#### DIRECTIONS FOR THIS TASK
Go over the entries below line by line, copying each one that contains the word "purple".
[[ INFORMATION SUPPLIED, beginning ]]
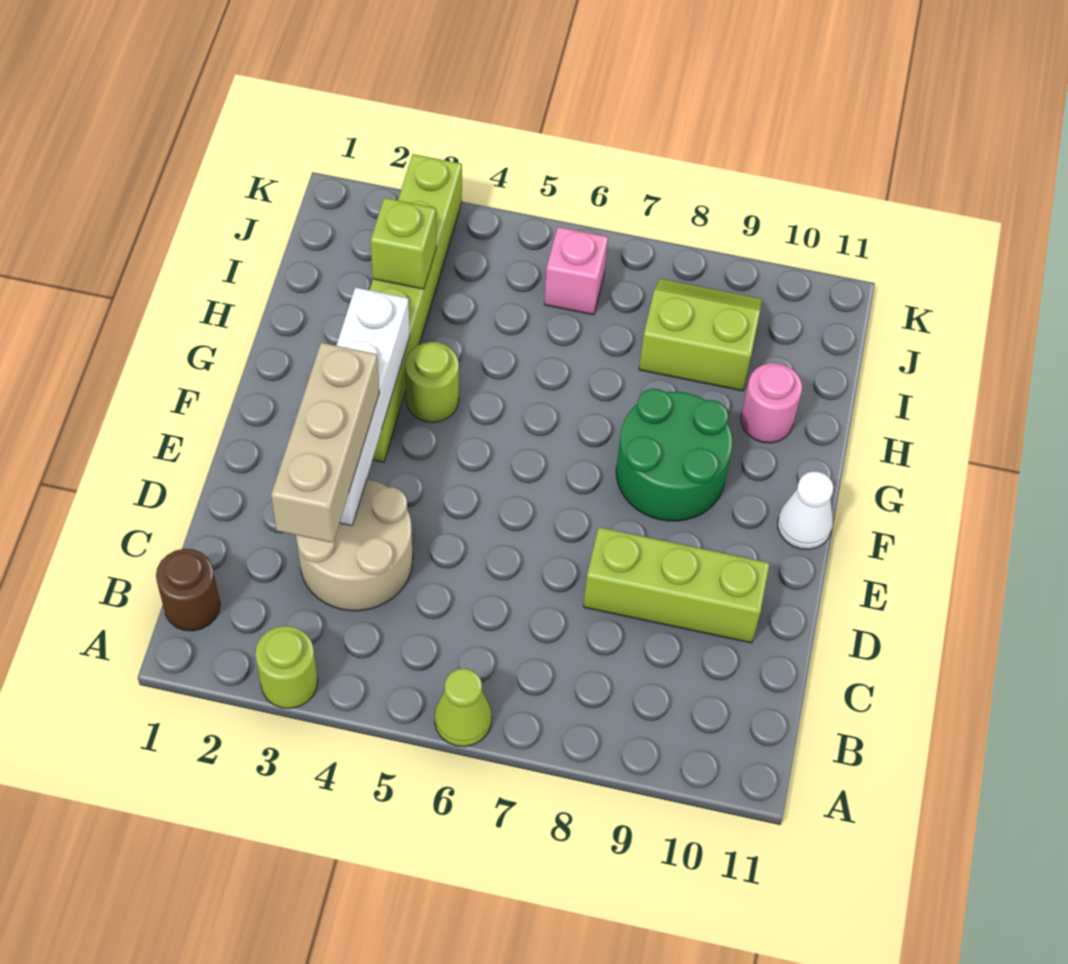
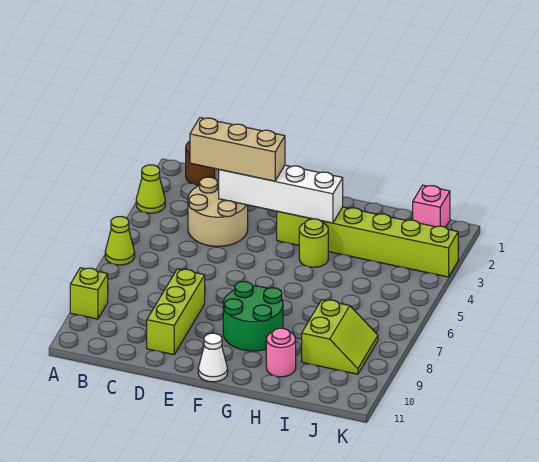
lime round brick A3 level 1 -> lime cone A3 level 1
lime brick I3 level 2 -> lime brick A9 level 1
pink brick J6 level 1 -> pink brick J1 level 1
[[ INFORMATION SUPPLIED, end ]]
[[ INFORMATION SUPPLIED, beginning ]]
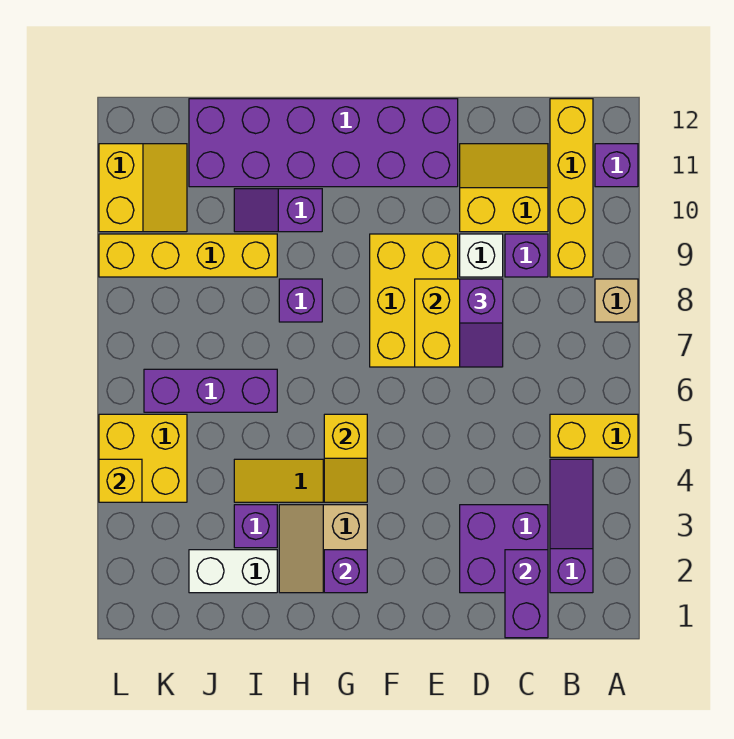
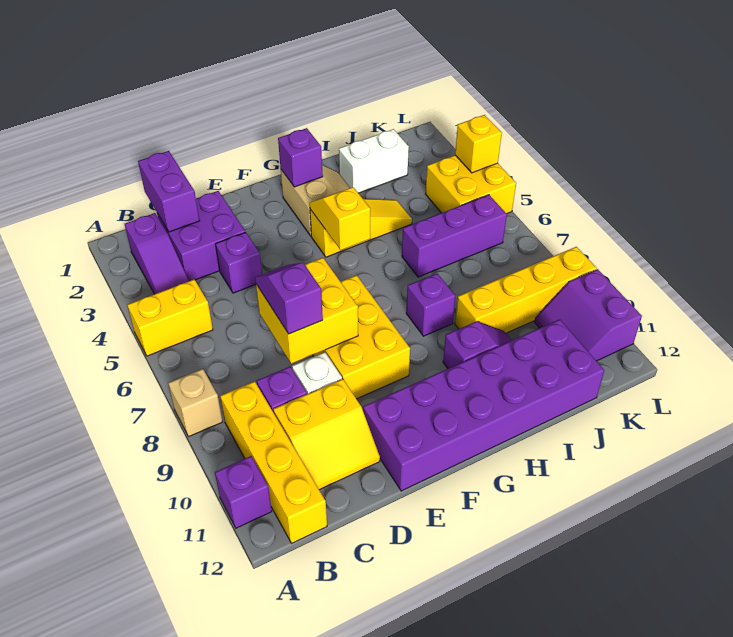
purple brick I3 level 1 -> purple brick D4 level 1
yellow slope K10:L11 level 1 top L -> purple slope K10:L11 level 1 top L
[[ INFORMATION SUPPLIED, end ]]
[[ INFORMATION SUPPLIED, beginning ]]
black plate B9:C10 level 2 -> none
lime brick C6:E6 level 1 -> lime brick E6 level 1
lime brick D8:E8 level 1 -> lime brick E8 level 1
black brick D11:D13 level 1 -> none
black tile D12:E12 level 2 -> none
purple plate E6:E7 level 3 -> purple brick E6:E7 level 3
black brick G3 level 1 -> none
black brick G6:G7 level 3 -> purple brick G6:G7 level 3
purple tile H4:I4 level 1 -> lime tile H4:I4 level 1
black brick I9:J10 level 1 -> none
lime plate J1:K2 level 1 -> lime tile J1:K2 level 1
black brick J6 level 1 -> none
[[ INFORMATION SUPPLIED, end ]]
#### EXERCISE RESPONSE
purple brick I3 level 1 -> purple brick D4 level 1
yellow slope K10:L11 level 1 top L -> purple slope K10:L11 level 1 top L
purple plate E6:E7 level 3 -> purple brick E6:E7 level 3
black brick G6:G7 level 3 -> purple brick G6:G7 level 3
purple tile H4:I4 level 1 -> lime tile H4:I4 level 1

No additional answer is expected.